#### [WHAT YOU WILL DO]
Every line of the data below must be output exactly, with images left out.

Segment Start: GIVEN DATA

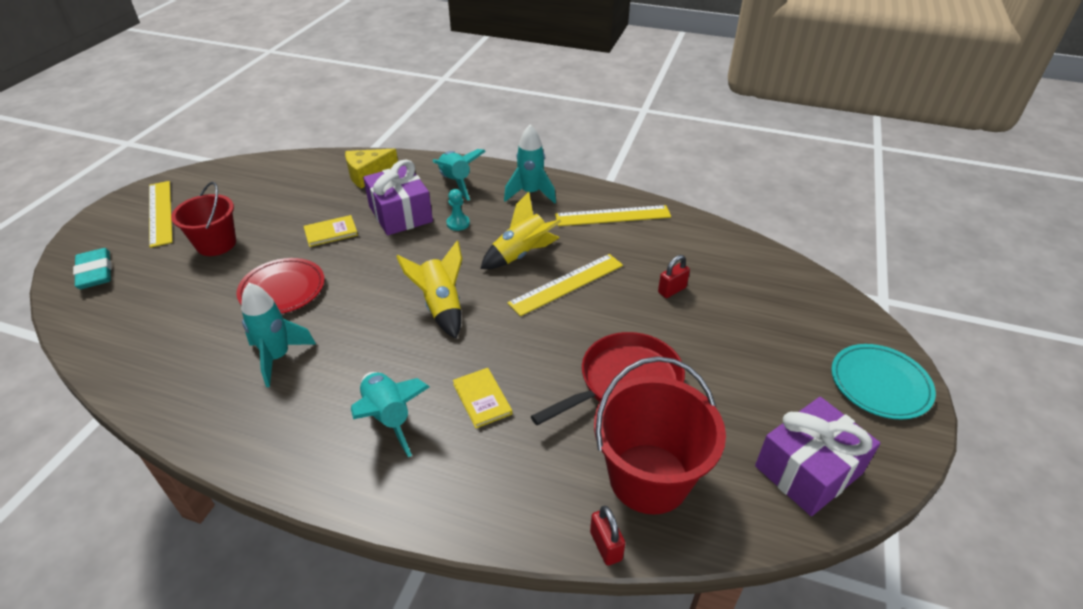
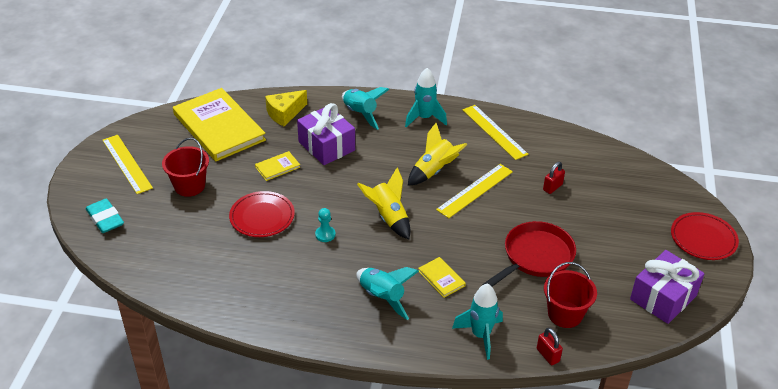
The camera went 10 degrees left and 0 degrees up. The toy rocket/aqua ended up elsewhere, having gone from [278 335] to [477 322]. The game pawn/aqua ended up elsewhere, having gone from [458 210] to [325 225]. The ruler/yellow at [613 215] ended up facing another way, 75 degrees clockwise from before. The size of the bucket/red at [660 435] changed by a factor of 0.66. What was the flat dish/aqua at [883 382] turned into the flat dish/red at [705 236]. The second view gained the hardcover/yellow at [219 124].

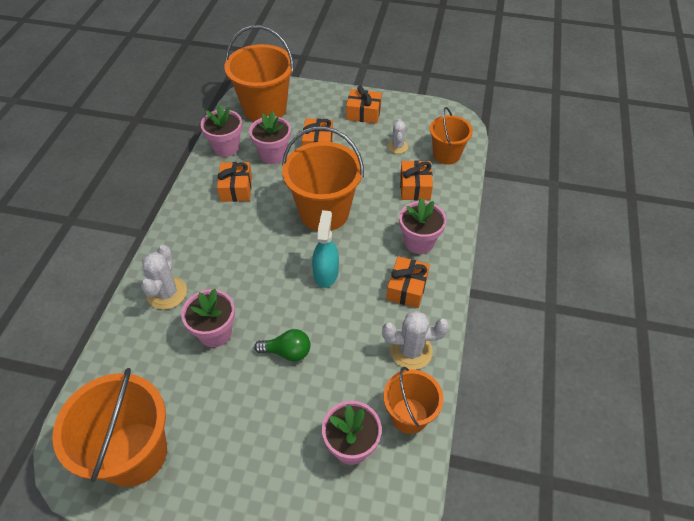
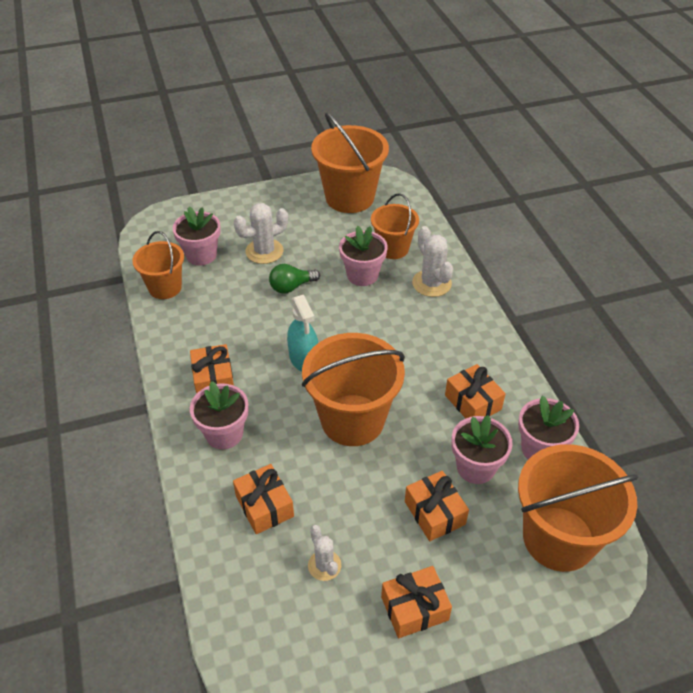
The camera went 150 degrees right and 5 degrees down. The prickly plant/snow-white ended up elsewhere, having gone from [415 340] to [261 233]. The bucket/orange ended up elsewhere, having gone from [451 136] to [395 226].

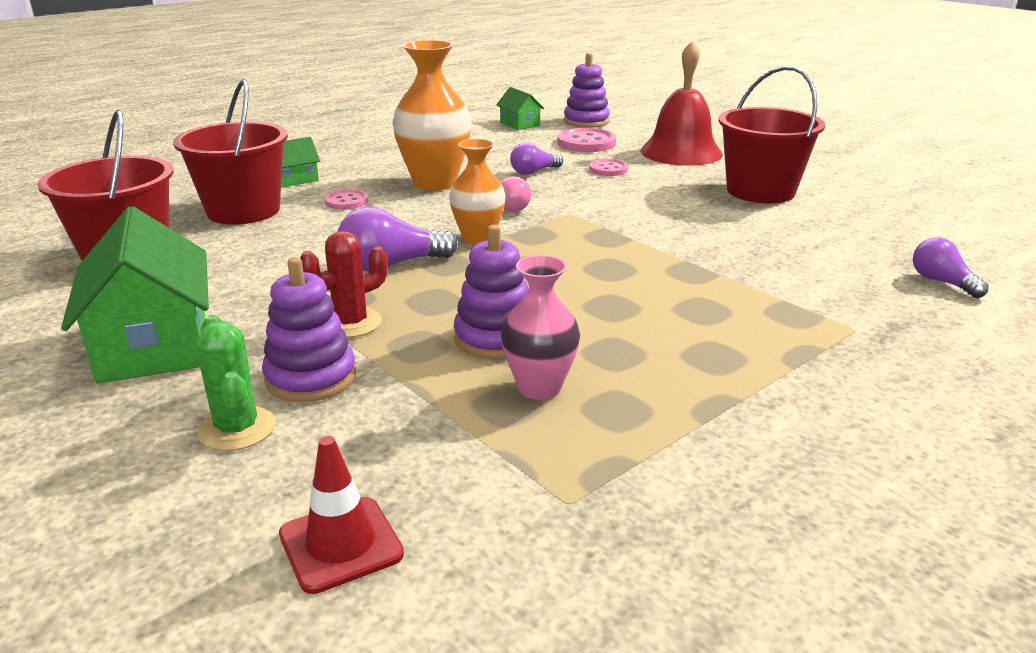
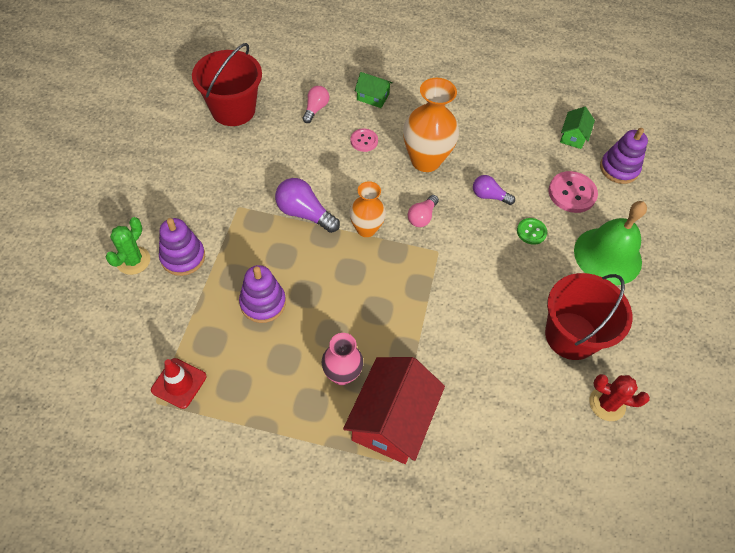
The camera went 50 degrees right and 30 degrees up. The second view lost the toy house/emerald at [135 295]. Where the bucket/red stood at [230 152], the lightbulb/pink came to stand at [315 104]. The traffic cone/red ended up elsewhere, having gone from [341 515] to [179 383]. The prickly plant/red ended up elsewhere, having gone from [344 284] to [619 397]. The flower vase/pink ended up elsewhere, having gone from [540 327] to [342 359]. What was the sewing button/pink at [608 167] turned into the sewing button/emerald at [532 231]. What was the bell/red at [681 103] turned into the bell/emerald at [610 243]. The second view lost the lightbulb/royal purple at [951 267]. The second view gained the toy house/red at [394 410].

Segment End: GIVEN DATA

#### [ANSWER SECTION]
The camera went 10 degrees left and 0 degrees up. The toy rocket/aqua ended up elsewhere, having gone from [278 335] to [477 322]. The game pawn/aqua ended up elsewhere, having gone from [458 210] to [325 225]. The ruler/yellow at [613 215] ended up facing another way, 75 degrees clockwise from before. The size of the bucket/red at [660 435] changed by a factor of 0.66. What was the flat dish/aqua at [883 382] turned into the flat dish/red at [705 236]. The second view gained the hardcover/yellow at [219 124].

The camera went 150 degrees right and 5 degrees down. The prickly plant/snow-white ended up elsewhere, having gone from [415 340] to [261 233]. The bucket/orange ended up elsewhere, having gone from [451 136] to [395 226].

The camera went 50 degrees right and 30 degrees up. The second view lost the toy house/emerald at [135 295]. Where the bucket/red stood at [230 152], the lightbulb/pink came to stand at [315 104]. The traffic cone/red ended up elsewhere, having gone from [341 515] to [179 383]. The prickly plant/red ended up elsewhere, having gone from [344 284] to [619 397]. The flower vase/pink ended up elsewhere, having gone from [540 327] to [342 359]. What was the sewing button/pink at [608 167] turned into the sewing button/emerald at [532 231]. What was the bell/red at [681 103] turned into the bell/emerald at [610 243]. The second view lost the lightbulb/royal purple at [951 267]. The second view gained the toy house/red at [394 410].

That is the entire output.